■ Extracted information

════

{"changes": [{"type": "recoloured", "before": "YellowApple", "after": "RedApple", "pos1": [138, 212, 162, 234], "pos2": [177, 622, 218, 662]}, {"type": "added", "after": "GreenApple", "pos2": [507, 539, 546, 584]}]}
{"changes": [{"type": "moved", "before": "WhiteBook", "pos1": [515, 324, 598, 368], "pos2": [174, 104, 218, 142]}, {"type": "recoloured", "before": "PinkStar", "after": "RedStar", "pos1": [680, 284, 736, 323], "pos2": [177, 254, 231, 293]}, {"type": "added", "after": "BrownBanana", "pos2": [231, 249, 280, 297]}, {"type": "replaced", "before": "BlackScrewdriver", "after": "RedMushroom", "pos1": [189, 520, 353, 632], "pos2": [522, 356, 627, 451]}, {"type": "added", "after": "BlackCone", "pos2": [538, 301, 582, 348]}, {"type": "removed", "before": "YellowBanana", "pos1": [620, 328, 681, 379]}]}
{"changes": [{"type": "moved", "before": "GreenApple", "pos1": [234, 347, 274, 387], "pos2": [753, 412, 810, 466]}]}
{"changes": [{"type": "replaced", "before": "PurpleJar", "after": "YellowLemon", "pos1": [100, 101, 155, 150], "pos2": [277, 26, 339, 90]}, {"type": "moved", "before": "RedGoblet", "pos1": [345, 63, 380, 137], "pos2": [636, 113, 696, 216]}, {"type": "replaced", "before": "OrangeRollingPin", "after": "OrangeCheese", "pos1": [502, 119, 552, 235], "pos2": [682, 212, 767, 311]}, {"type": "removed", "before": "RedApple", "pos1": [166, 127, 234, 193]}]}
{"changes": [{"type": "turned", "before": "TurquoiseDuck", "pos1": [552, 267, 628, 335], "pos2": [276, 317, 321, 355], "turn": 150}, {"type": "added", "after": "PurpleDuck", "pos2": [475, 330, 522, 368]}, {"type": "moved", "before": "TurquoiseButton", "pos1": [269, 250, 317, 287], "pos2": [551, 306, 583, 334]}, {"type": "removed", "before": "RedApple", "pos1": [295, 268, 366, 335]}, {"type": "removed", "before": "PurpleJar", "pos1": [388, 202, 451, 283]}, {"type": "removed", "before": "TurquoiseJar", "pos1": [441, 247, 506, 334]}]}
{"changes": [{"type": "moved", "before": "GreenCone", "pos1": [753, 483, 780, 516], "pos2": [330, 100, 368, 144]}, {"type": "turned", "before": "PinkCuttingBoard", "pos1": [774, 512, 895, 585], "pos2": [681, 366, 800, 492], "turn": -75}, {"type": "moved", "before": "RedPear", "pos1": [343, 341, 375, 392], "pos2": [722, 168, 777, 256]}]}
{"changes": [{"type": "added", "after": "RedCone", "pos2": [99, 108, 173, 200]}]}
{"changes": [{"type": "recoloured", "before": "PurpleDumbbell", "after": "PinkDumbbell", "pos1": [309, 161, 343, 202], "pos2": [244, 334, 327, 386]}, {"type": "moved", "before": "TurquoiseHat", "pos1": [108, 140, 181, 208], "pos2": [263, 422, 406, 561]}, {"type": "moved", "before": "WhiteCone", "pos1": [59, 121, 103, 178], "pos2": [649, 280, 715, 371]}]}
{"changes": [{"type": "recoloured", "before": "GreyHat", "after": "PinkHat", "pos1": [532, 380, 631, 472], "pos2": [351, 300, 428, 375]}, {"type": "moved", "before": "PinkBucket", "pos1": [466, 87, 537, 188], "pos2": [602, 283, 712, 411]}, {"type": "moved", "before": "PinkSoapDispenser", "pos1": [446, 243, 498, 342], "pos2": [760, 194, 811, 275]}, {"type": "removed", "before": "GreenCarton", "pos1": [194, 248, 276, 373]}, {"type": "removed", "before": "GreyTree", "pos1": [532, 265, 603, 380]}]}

════

■ What this task involves
Once the lines of the entries containing the word "added" have been counted, report the number alone.

■ Written response
4